**DATASET EXCERPTS**
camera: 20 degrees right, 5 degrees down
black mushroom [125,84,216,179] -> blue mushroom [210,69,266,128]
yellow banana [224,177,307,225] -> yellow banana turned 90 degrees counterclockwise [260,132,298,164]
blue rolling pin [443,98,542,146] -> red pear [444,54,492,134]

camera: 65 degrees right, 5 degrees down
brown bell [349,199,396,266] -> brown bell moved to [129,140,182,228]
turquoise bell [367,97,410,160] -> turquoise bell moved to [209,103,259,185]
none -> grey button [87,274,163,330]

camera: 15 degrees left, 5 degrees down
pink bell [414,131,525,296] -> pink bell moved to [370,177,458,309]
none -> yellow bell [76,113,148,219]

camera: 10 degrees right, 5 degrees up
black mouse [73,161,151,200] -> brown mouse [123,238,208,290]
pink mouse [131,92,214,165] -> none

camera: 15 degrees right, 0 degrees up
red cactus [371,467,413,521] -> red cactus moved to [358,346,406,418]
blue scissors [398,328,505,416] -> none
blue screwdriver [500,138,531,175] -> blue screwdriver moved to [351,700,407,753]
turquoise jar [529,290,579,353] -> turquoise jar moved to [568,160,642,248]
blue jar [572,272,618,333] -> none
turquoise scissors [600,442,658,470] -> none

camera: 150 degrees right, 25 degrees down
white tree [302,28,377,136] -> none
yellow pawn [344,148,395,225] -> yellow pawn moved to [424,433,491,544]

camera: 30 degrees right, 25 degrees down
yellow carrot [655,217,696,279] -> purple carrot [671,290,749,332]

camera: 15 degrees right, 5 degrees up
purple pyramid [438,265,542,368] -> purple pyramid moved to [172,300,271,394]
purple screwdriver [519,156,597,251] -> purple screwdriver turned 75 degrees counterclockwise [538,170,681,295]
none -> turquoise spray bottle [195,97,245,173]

**WORK REQUEST**
Print, exactly as given, the lines from the one with "white tree [302,28,377,136] -> none" through the last line of the material above, and no others.

**TASK RESULT**
white tree [302,28,377,136] -> none
yellow pawn [344,148,395,225] -> yellow pawn moved to [424,433,491,544]

camera: 30 degrees right, 25 degrees down
yellow carrot [655,217,696,279] -> purple carrot [671,290,749,332]

camera: 15 degrees right, 5 degrees up
purple pyramid [438,265,542,368] -> purple pyramid moved to [172,300,271,394]
purple screwdriver [519,156,597,251] -> purple screwdriver turned 75 degrees counterclockwise [538,170,681,295]
none -> turquoise spray bottle [195,97,245,173]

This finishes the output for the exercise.